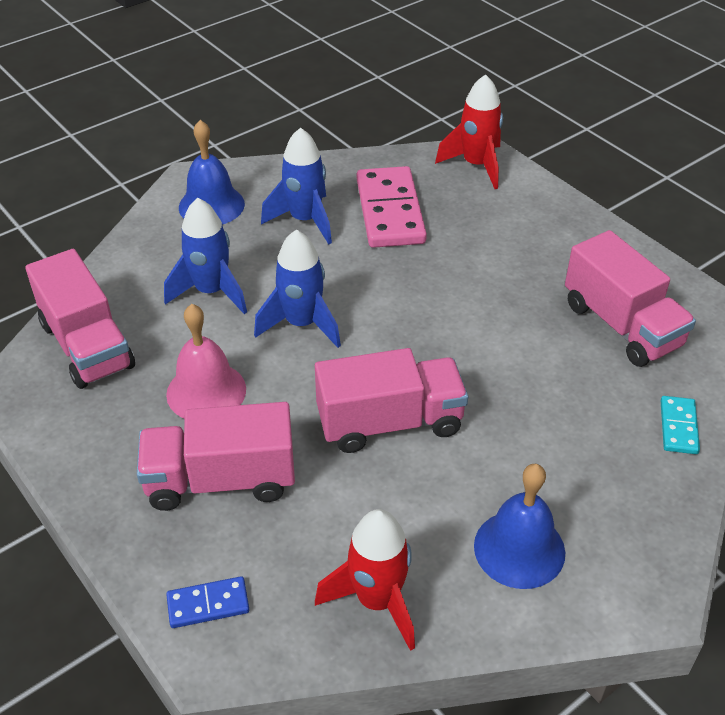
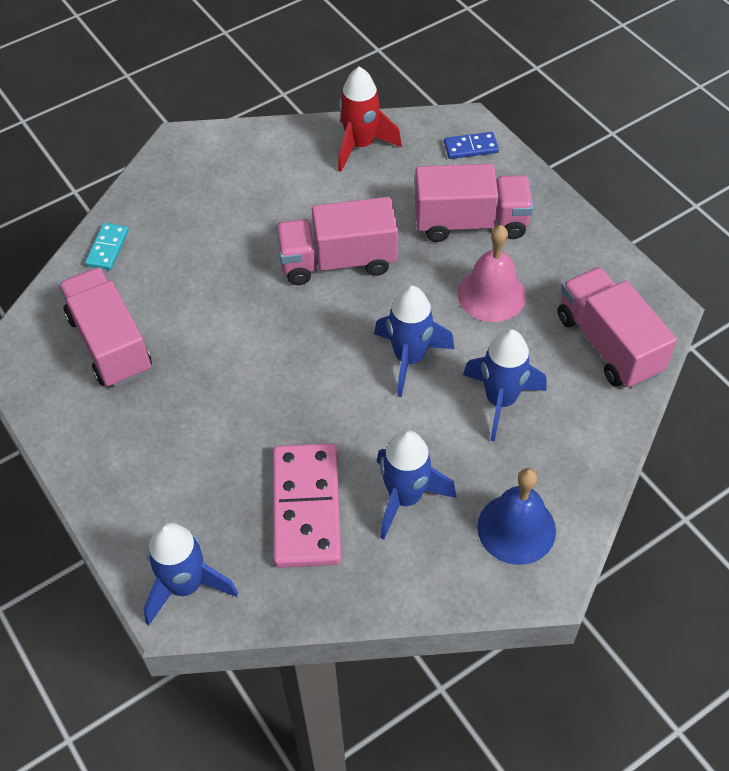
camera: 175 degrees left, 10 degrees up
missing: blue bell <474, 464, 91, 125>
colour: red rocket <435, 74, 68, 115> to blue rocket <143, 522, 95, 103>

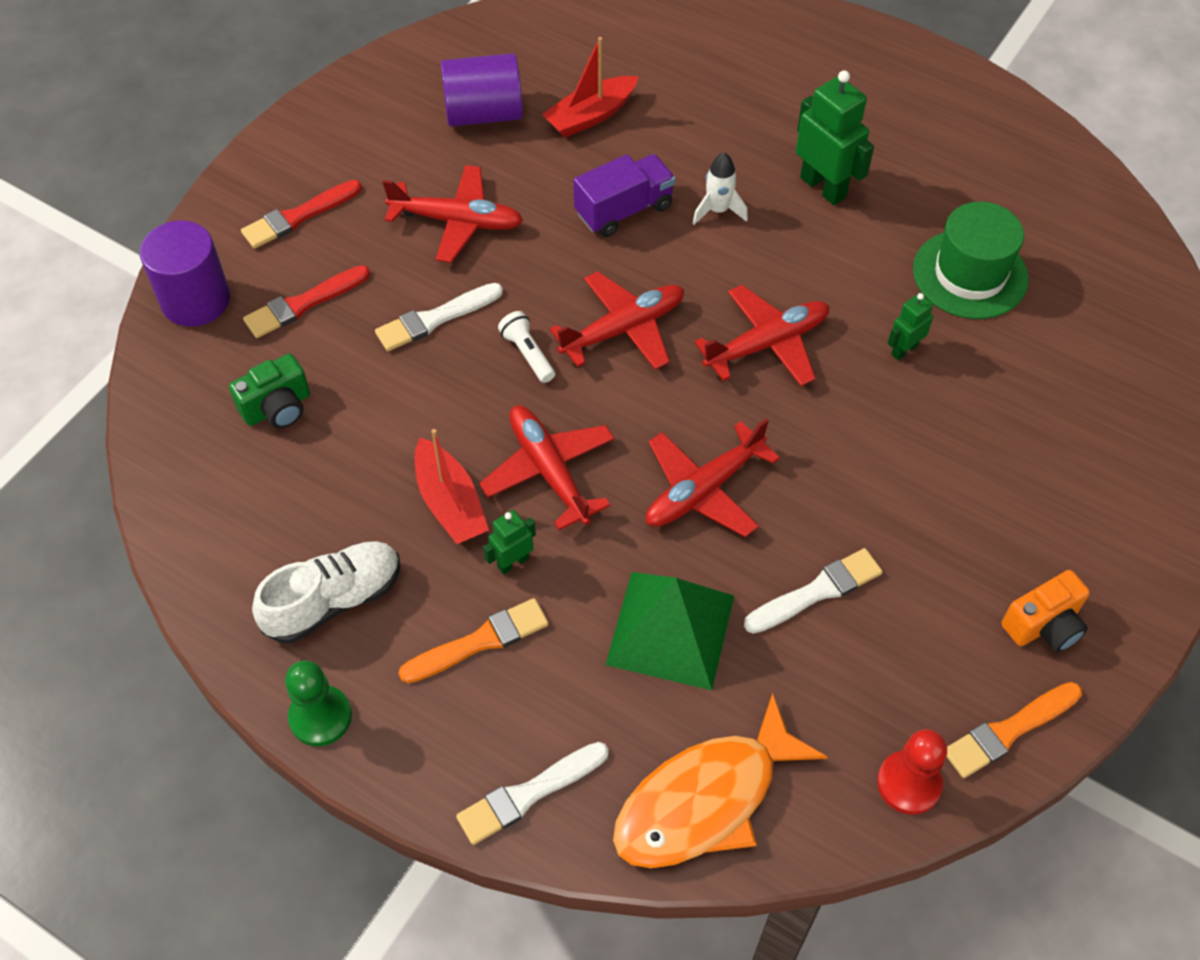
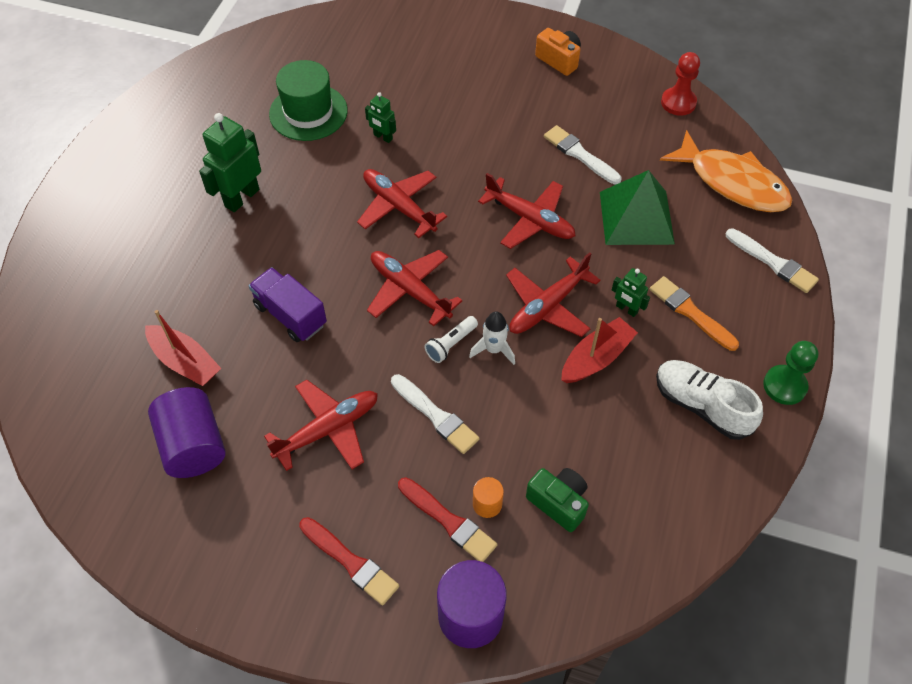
camera: 105 degrees left, 0 degrees up
missing: orange brush <946, 682, 136, 96>
appeared: orange cylinder <473, 477, 31, 41>
relocated: white rocket <692, 152, 56, 73> to <469, 311, 46, 54>
spun: red plane <382, 165, 141, 98> = <264, 380, 114, 91> 60 degrees clockwise

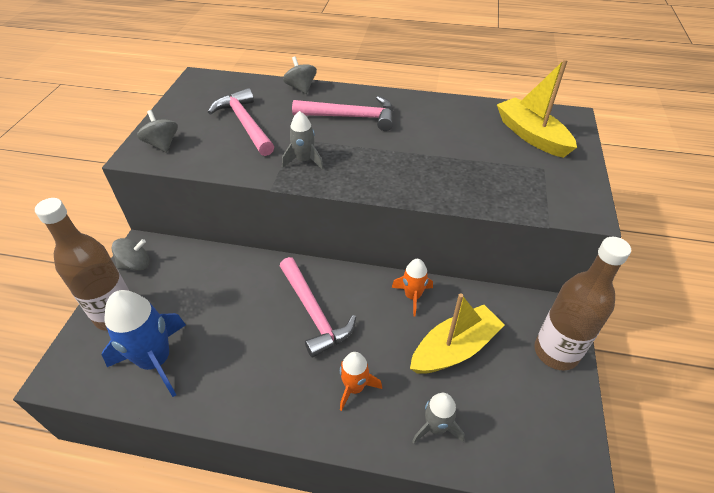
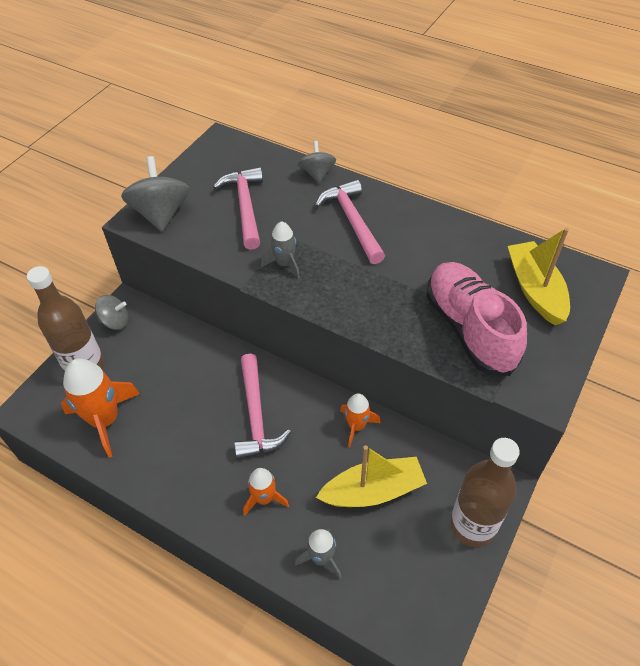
camera: 20 degrees right, 5 degrees up
appeared: pink shoe <426, 262, 101, 114>
colour: blue rocket <102, 290, 84, 107> to orange rocket <61, 359, 79, 99>
spun: pink hammer <292, 96, 102, 35> = <315, 180, 70, 84> 135 degrees counterclockwise
size: grey spinning top <137, 110, 41, 43> = <121, 156, 69, 76> x1.68

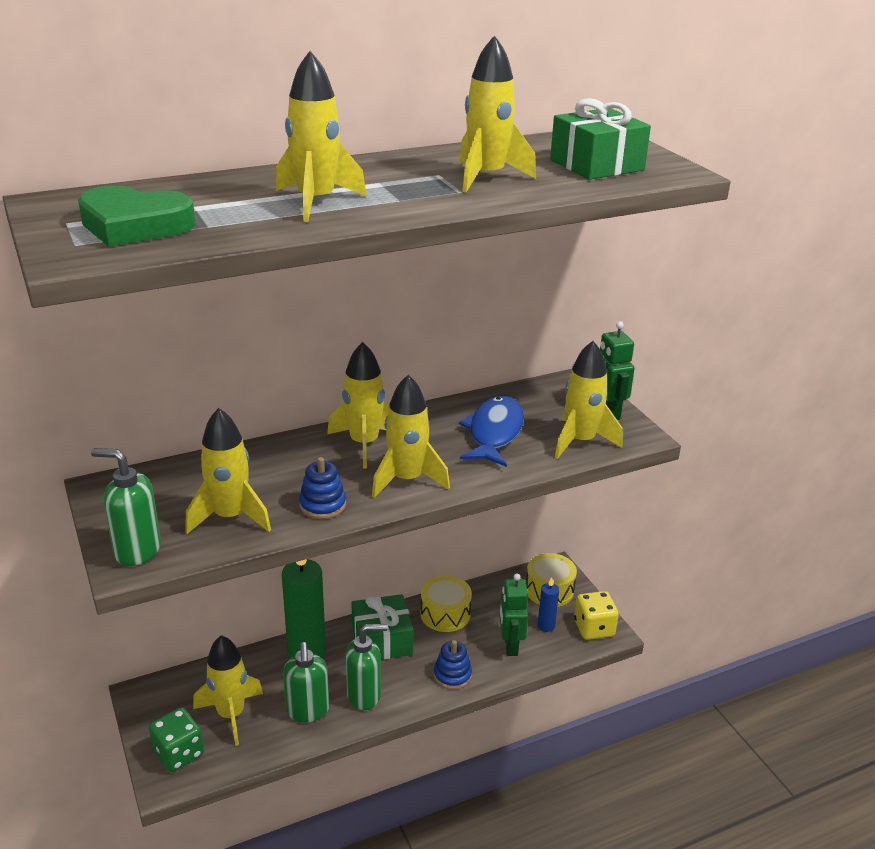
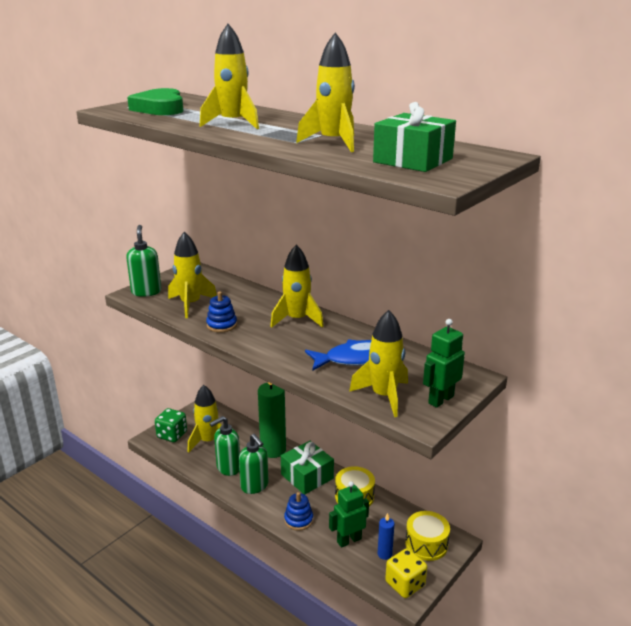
camera: 65 degrees right, 5 degrees down
missing: yellow rocket <372, 375, 78, 123>

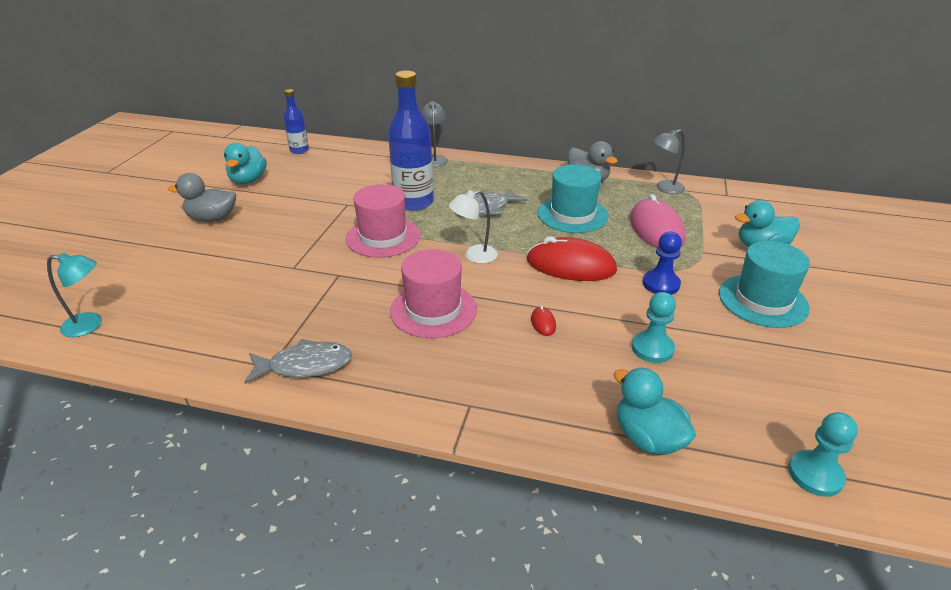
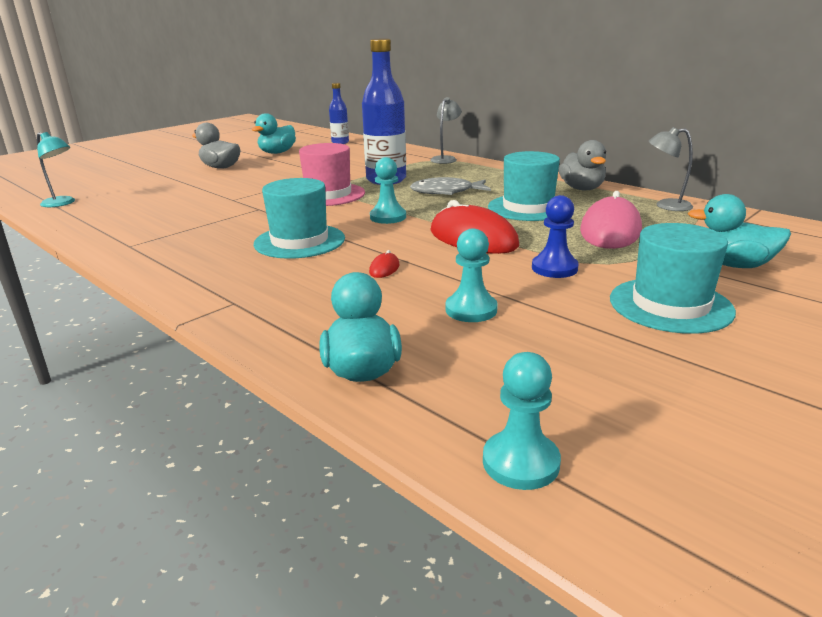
camera: 30 degrees right, 10 degrees down
missing: grey fish <244, 339, 108, 45>
exchanged: white lamp <449, 190, 49, 74> to turquoise pawn <370, 157, 36, 67>
colour: pink hat <390, 249, 87, 89> to turquoise hat <254, 178, 91, 81>

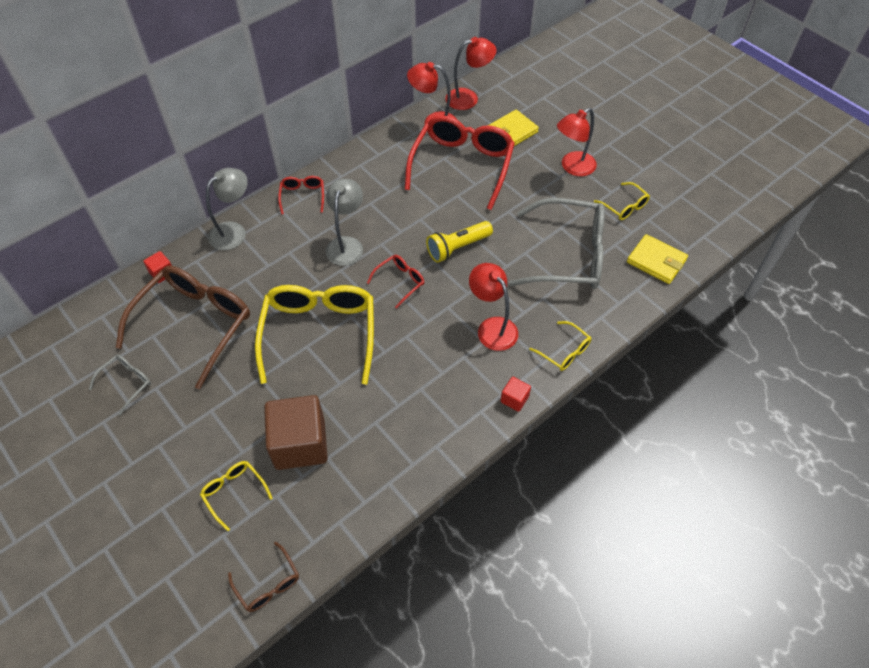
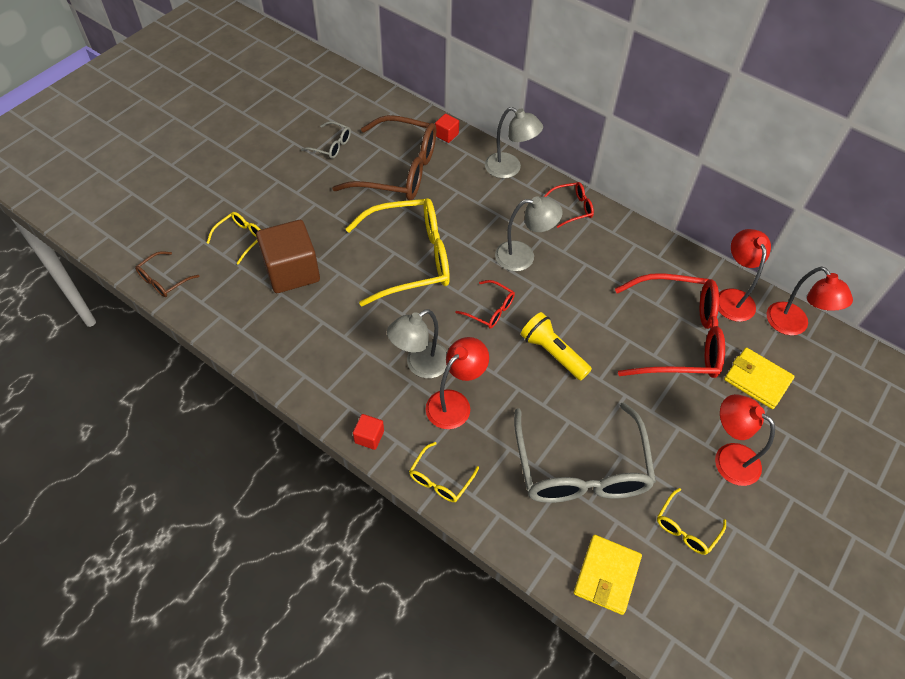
camera: 75 degrees right, 0 degrees up
appeared: grey lamp <387, 309, 61, 69>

▶ **WHAT YOU HAVE TO DO**
Line by line, write out the records above exactly, skipping the pictures.

▶ **REPLY TO THE EXERCISE**
camera: 175 degrees left, 10 degrees up
missing: blue bell <474, 464, 91, 125>
colour: red rocket <435, 74, 68, 115> to blue rocket <143, 522, 95, 103>

camera: 105 degrees left, 0 degrees up
missing: orange brush <946, 682, 136, 96>
appeared: orange cylinder <473, 477, 31, 41>
relocated: white rocket <692, 152, 56, 73> to <469, 311, 46, 54>
spun: red plane <382, 165, 141, 98> = <264, 380, 114, 91> 60 degrees clockwise

camera: 20 degrees right, 5 degrees up
appeared: pink shoe <426, 262, 101, 114>
colour: blue rocket <102, 290, 84, 107> to orange rocket <61, 359, 79, 99>
spun: pink hammer <292, 96, 102, 35> = <315, 180, 70, 84> 135 degrees counterclockwise
size: grey spinning top <137, 110, 41, 43> = <121, 156, 69, 76> x1.68

camera: 65 degrees right, 5 degrees down
missing: yellow rocket <372, 375, 78, 123>

camera: 30 degrees right, 10 degrees down
missing: grey fish <244, 339, 108, 45>
exchanged: white lamp <449, 190, 49, 74> to turquoise pawn <370, 157, 36, 67>
colour: pink hat <390, 249, 87, 89> to turquoise hat <254, 178, 91, 81>

camera: 75 degrees right, 0 degrees up
appeared: grey lamp <387, 309, 61, 69>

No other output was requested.